Your output should be the line with "orange 1x1 brick [296,261,338,320]" followed by every remaining line of the entries, reproduced exactly.

[Start of section]

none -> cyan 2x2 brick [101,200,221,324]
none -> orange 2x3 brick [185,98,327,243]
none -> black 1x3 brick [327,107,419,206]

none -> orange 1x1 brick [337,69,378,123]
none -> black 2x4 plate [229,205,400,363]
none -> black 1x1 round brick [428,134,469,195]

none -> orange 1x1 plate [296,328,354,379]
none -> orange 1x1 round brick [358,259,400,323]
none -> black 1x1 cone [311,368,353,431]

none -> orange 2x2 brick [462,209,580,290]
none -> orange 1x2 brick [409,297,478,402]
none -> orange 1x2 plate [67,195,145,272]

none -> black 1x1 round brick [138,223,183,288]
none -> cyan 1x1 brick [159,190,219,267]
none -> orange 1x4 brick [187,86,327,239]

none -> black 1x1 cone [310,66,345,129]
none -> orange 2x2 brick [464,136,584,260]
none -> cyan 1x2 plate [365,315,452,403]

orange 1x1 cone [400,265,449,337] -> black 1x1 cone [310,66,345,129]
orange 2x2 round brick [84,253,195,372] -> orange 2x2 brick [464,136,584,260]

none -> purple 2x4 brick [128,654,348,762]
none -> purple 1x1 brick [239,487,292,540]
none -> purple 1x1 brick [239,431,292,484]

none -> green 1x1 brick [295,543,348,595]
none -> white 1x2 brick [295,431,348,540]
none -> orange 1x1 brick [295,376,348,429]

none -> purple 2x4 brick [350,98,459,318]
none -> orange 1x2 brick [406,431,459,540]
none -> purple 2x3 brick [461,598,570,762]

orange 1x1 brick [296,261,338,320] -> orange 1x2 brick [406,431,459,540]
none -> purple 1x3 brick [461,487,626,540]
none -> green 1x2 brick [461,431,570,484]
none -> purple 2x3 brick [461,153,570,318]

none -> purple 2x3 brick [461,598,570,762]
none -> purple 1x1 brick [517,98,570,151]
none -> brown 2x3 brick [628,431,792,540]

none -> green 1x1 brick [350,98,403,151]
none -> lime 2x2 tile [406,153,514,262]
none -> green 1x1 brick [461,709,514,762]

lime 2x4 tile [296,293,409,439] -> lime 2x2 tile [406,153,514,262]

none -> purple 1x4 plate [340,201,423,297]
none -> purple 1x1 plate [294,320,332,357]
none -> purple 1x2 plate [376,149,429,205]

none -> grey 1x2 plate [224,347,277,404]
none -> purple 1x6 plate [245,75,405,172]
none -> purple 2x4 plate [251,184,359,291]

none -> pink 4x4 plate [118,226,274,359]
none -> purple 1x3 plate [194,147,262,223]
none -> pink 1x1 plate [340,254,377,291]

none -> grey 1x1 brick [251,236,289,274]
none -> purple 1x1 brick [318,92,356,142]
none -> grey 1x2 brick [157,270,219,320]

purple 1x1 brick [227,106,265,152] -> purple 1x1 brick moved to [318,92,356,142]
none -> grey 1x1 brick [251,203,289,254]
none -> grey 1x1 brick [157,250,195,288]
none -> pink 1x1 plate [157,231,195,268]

[End of section]

■ Your solution
orange 1x1 brick [296,261,338,320] -> orange 1x2 brick [406,431,459,540]
none -> purple 1x3 brick [461,487,626,540]
none -> green 1x2 brick [461,431,570,484]
none -> purple 2x3 brick [461,153,570,318]

none -> purple 2x3 brick [461,598,570,762]
none -> purple 1x1 brick [517,98,570,151]
none -> brown 2x3 brick [628,431,792,540]

none -> green 1x1 brick [350,98,403,151]
none -> lime 2x2 tile [406,153,514,262]
none -> green 1x1 brick [461,709,514,762]

lime 2x4 tile [296,293,409,439] -> lime 2x2 tile [406,153,514,262]

none -> purple 1x4 plate [340,201,423,297]
none -> purple 1x1 plate [294,320,332,357]
none -> purple 1x2 plate [376,149,429,205]

none -> grey 1x2 plate [224,347,277,404]
none -> purple 1x6 plate [245,75,405,172]
none -> purple 2x4 plate [251,184,359,291]

none -> pink 4x4 plate [118,226,274,359]
none -> purple 1x3 plate [194,147,262,223]
none -> pink 1x1 plate [340,254,377,291]

none -> grey 1x1 brick [251,236,289,274]
none -> purple 1x1 brick [318,92,356,142]
none -> grey 1x2 brick [157,270,219,320]

purple 1x1 brick [227,106,265,152] -> purple 1x1 brick moved to [318,92,356,142]
none -> grey 1x1 brick [251,203,289,254]
none -> grey 1x1 brick [157,250,195,288]
none -> pink 1x1 plate [157,231,195,268]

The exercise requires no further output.